■ Working data ■
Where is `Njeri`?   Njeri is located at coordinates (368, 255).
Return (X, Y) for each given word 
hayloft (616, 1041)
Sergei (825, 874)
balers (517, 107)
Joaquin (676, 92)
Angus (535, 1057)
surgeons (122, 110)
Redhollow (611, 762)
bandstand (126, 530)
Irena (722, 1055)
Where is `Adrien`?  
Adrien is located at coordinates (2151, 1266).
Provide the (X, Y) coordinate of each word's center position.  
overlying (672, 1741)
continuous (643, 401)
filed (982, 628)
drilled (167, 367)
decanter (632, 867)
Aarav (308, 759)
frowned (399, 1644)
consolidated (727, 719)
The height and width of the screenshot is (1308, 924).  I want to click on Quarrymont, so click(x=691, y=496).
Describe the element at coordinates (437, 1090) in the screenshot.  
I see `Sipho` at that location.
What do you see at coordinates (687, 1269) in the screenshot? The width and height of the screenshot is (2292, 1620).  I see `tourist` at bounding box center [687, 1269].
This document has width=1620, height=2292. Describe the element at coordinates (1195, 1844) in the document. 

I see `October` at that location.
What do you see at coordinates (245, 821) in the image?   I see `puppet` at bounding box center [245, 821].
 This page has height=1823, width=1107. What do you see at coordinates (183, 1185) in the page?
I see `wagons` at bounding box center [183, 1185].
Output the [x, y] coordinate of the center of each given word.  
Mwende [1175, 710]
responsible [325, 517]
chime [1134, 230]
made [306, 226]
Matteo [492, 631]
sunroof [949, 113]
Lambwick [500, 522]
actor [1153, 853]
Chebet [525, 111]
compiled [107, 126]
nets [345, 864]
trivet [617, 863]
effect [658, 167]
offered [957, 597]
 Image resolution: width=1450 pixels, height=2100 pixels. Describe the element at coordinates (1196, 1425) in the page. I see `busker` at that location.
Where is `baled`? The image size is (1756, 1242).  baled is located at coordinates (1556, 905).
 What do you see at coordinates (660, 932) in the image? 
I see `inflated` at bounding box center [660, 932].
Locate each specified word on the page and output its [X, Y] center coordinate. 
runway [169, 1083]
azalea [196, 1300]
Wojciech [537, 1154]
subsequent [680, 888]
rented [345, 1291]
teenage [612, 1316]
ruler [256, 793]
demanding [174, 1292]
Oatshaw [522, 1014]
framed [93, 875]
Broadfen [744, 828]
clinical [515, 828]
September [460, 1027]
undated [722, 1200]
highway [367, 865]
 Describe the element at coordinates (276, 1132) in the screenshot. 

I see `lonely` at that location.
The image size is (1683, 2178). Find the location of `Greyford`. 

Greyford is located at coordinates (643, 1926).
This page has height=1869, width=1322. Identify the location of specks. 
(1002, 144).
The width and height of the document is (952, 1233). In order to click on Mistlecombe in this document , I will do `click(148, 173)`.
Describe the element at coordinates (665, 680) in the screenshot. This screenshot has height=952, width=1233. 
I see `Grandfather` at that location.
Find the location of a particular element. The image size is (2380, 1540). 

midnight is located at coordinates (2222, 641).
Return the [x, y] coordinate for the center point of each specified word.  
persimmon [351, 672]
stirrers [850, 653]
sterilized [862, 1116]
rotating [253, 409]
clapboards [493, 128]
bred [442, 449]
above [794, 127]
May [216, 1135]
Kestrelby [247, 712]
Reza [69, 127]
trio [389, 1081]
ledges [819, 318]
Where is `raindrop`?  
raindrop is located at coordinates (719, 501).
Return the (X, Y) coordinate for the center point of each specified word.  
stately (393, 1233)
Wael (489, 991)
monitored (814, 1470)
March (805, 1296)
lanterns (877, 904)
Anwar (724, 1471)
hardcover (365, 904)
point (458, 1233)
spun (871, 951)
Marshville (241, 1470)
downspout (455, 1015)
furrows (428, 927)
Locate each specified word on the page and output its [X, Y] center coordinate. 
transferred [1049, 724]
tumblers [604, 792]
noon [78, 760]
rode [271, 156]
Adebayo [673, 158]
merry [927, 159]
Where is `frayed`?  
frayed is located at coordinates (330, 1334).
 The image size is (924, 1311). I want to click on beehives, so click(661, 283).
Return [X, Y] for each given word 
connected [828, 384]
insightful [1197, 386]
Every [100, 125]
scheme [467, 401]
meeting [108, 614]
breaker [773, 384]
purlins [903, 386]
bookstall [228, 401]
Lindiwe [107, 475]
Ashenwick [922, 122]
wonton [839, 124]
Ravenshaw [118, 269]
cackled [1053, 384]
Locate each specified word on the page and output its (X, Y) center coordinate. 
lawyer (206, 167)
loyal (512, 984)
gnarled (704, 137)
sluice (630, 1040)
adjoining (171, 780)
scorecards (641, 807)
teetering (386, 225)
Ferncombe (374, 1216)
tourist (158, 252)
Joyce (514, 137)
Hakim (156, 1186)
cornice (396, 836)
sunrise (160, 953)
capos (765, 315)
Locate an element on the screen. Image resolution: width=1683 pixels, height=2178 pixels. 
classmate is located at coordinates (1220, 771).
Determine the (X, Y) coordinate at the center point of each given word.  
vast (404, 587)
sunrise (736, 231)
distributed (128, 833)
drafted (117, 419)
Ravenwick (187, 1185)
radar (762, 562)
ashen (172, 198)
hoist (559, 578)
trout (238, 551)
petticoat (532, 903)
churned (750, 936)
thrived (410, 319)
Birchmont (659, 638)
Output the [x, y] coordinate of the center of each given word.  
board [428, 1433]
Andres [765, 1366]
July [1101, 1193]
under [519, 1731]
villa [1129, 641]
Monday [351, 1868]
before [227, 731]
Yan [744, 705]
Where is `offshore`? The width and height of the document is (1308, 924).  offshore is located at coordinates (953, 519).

■ What is being asked ■
Write every line of the data above as a JSON list of strings, one string per line, leaving out blank lines.

■ Final result ■
[
  "Where is `Njeri`?   Njeri is located at coordinates (368, 255).",
  "Return (X, Y) for each given word ",
  "hayloft (616, 1041)",
  "Sergei (825, 874)",
  "balers (517, 107)",
  "Joaquin (676, 92)",
  "Angus (535, 1057)",
  "surgeons (122, 110)",
  "Redhollow (611, 762)",
  "bandstand (126, 530)",
  "Irena (722, 1055)",
  "Where is `Adrien`?  ",
  "Adrien is located at coordinates (2151, 1266).",
  "Provide the (X, Y) coordinate of each word's center position.  ",
  "overlying (672, 1741)",
  "continuous (643, 401)",
  "filed (982, 628)",
  "drilled (167, 367)",
  "decanter (632, 867)",
  "Aarav (308, 759)",
  "frowned (399, 1644)",
  "consolidated (727, 719)",
  "The height and width of the screenshot is (1308, 924).  I want to click on Quarrymont, so click(x=691, y=496).",
  "Describe the element at coordinates (437, 1090) in the screenshot.  ",
  "I see `Sipho` at that location.",
  "What do you see at coordinates (687, 1269) in the screenshot? The width and height of the screenshot is (2292, 1620).  I see `tourist` at bounding box center [687, 1269].",
  "This document has width=1620, height=2292. Describe the element at coordinates (1195, 1844) in the document. ",
  "I see `October` at that location.",
  "What do you see at coordinates (245, 821) in the image?   I see `puppet` at bounding box center [245, 821].",
  " This page has height=1823, width=1107. What do you see at coordinates (183, 1185) in the page?",
  "I see `wagons` at bounding box center [183, 1185].",
  "Output the [x, y] coordinate of the center of each given word.  ",
  "Mwende [1175, 710]",
  "responsible [325, 517]",
  "chime [1134, 230]",
  "made [306, 226]",
  "Matteo [492, 631]",
  "sunroof [949, 113]",
  "Lambwick [500, 522]",
  "actor [1153, 853]",
  "Chebet [525, 111]",
  "compiled [107, 126]",
  "nets [345, 864]",
  "trivet [617, 863]",
  "effect [658, 167]",
  "offered [957, 597]",
  " Image resolution: width=1450 pixels, height=2100 pixels. Describe the element at coordinates (1196, 1425) in the page. I see `busker` at that location.",
  "Where is `baled`? The image size is (1756, 1242).  baled is located at coordinates (1556, 905).",
  " What do you see at coordinates (660, 932) in the image? ",
  "I see `inflated` at bounding box center [660, 932].",
  "Locate each specified word on the page and output its [X, Y] center coordinate. ",
  "runway [169, 1083]",
  "azalea [196, 1300]",
  "Wojciech [537, 1154]",
  "subsequent [680, 888]",
  "rented [345, 1291]",
  "teenage [612, 1316]",
  "ruler [256, 793]",
  "demanding [174, 1292]",
  "Oatshaw [522, 1014]",
  "framed [93, 875]",
  "Broadfen [744, 828]",
  "clinical [515, 828]",
  "September [460, 1027]",
  "undated [722, 1200]",
  "highway [367, 865]",
  " Describe the element at coordinates (276, 1132) in the screenshot. ",
  "I see `lonely` at that location.",
  "The image size is (1683, 2178). Find the location of `Greyford`. ",
  "Greyford is located at coordinates (643, 1926).",
  "This page has height=1869, width=1322. Identify the location of specks. ",
  "(1002, 144).",
  "The width and height of the document is (952, 1233). In order to click on Mistlecombe in this document , I will do `click(148, 173)`.",
  "Describe the element at coordinates (665, 680) in the screenshot. This screenshot has height=952, width=1233. ",
  "I see `Grandfather` at that location.",
  "Find the location of a particular element. The image size is (2380, 1540). ",
  "midnight is located at coordinates (2222, 641).",
  "Return the [x, y] coordinate for the center point of each specified word.  ",
  "persimmon [351, 672]",
  "stirrers [850, 653]",
  "sterilized [862, 1116]",
  "rotating [253, 409]",
  "clapboards [493, 128]",
  "bred [442, 449]",
  "above [794, 127]",
  "May [216, 1135]",
  "Kestrelby [247, 712]",
  "Reza [69, 127]",
  "trio [389, 1081]",
  "ledges [819, 318]",
  "Where is `raindrop`?  ",
  "raindrop is located at coordinates (719, 501).",
  "Return the (X, Y) coordinate for the center point of each specified word.  ",
  "stately (393, 1233)",
  "Wael (489, 991)",
  "monitored (814, 1470)",
  "March (805, 1296)",
  "lanterns (877, 904)",
  "Anwar (724, 1471)",
  "hardcover (365, 904)",
  "point (458, 1233)",
  "spun (871, 951)",
  "Marshville (241, 1470)",
  "downspout (455, 1015)",
  "furrows (428, 927)",
  "Locate each specified word on the page and output its [X, Y] center coordinate. ",
  "transferred [1049, 724]",
  "tumblers [604, 792]",
  "noon [78, 760]",
  "rode [271, 156]",
  "Adebayo [673, 158]",
  "merry [927, 159]",
  "Where is `frayed`?  ",
  "frayed is located at coordinates (330, 1334).",
  " The image size is (924, 1311). I want to click on beehives, so click(661, 283).",
  "Return [X, Y] for each given word ",
  "connected [828, 384]",
  "insightful [1197, 386]",
  "Every [100, 125]",
  "scheme [467, 401]",
  "meeting [108, 614]",
  "breaker [773, 384]",
  "purlins [903, 386]",
  "bookstall [228, 401]",
  "Lindiwe [107, 475]",
  "Ashenwick [922, 122]",
  "wonton [839, 124]",
  "Ravenshaw [118, 269]",
  "cackled [1053, 384]",
  "Locate each specified word on the page and output its (X, Y) center coordinate. ",
  "lawyer (206, 167)",
  "loyal (512, 984)",
  "gnarled (704, 137)",
  "sluice (630, 1040)",
  "adjoining (171, 780)",
  "scorecards (641, 807)",
  "teetering (386, 225)",
  "Ferncombe (374, 1216)",
  "tourist (158, 252)",
  "Joyce (514, 137)",
  "Hakim (156, 1186)",
  "cornice (396, 836)",
  "sunrise (160, 953)",
  "capos (765, 315)",
  "Locate an element on the screen. Image resolution: width=1683 pixels, height=2178 pixels. ",
  "classmate is located at coordinates (1220, 771).",
  "Determine the (X, Y) coordinate at the center point of each given word.  ",
  "vast (404, 587)",
  "sunrise (736, 231)",
  "distributed (128, 833)",
  "drafted (117, 419)",
  "Ravenwick (187, 1185)",
  "radar (762, 562)",
  "ashen (172, 198)",
  "hoist (559, 578)",
  "trout (238, 551)",
  "petticoat (532, 903)",
  "churned (750, 936)",
  "thrived (410, 319)",
  "Birchmont (659, 638)",
  "Output the [x, y] coordinate of the center of each given word.  ",
  "board [428, 1433]",
  "Andres [765, 1366]",
  "July [1101, 1193]",
  "under [519, 1731]",
  "villa [1129, 641]",
  "Monday [351, 1868]",
  "before [227, 731]",
  "Yan [744, 705]",
  "Where is `offshore`? The width and height of the document is (1308, 924).  offshore is located at coordinates (953, 519)."
]